**Data listing:**
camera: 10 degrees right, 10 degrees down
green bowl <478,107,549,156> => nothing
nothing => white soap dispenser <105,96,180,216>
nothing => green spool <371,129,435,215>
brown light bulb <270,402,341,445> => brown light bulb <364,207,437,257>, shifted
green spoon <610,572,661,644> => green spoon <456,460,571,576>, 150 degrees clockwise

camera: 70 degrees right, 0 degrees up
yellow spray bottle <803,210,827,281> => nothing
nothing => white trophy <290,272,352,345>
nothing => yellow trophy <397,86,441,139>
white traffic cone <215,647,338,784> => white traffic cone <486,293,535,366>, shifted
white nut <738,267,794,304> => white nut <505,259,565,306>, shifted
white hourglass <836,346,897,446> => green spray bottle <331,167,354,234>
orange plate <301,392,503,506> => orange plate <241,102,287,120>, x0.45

--

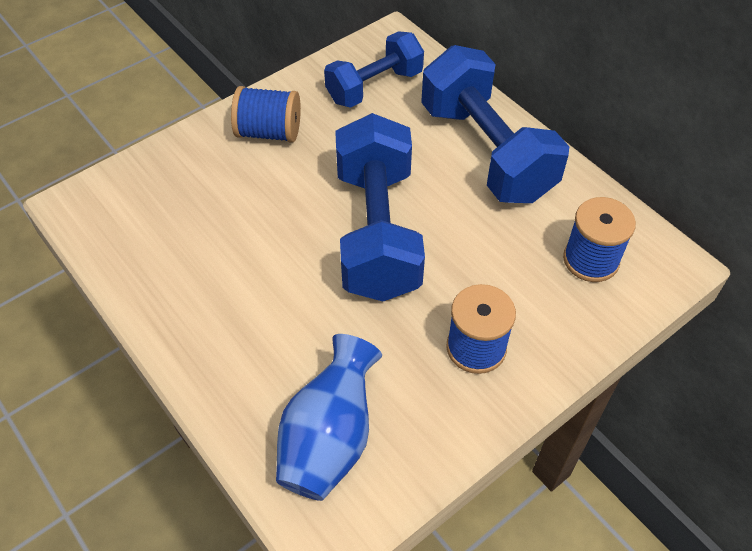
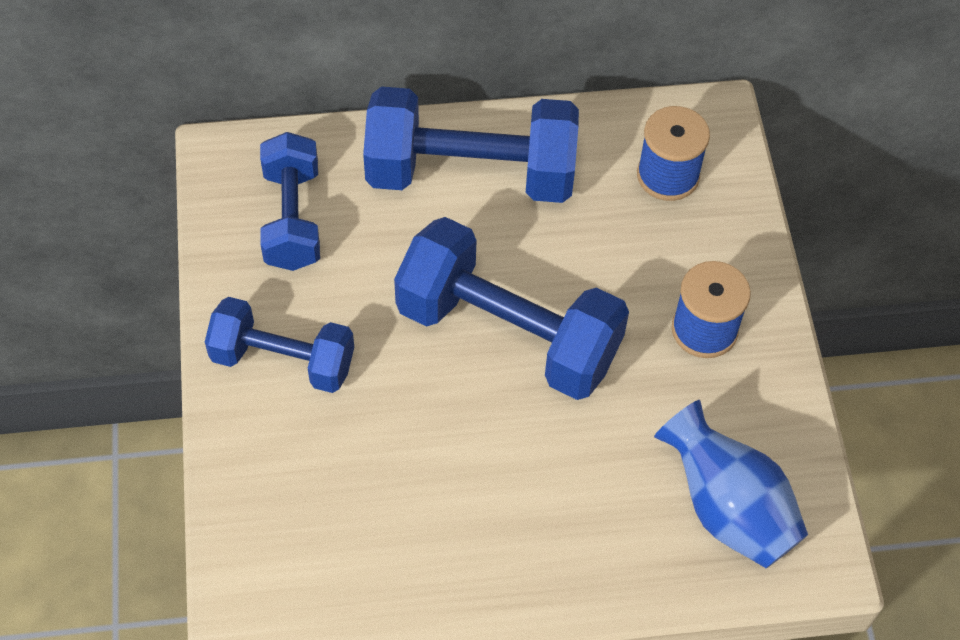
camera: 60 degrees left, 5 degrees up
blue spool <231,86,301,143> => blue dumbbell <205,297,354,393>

**Problem description:** Find "green bowl <478,107,549,156> => nothing" in the entries above and copy that whole line exactly, then each line after it through the line that contains "brown light bulb <270,402,341,445>".

**Solution to the exercise:**
green bowl <478,107,549,156> => nothing
nothing => white soap dispenser <105,96,180,216>
nothing => green spool <371,129,435,215>
brown light bulb <270,402,341,445> => brown light bulb <364,207,437,257>, shifted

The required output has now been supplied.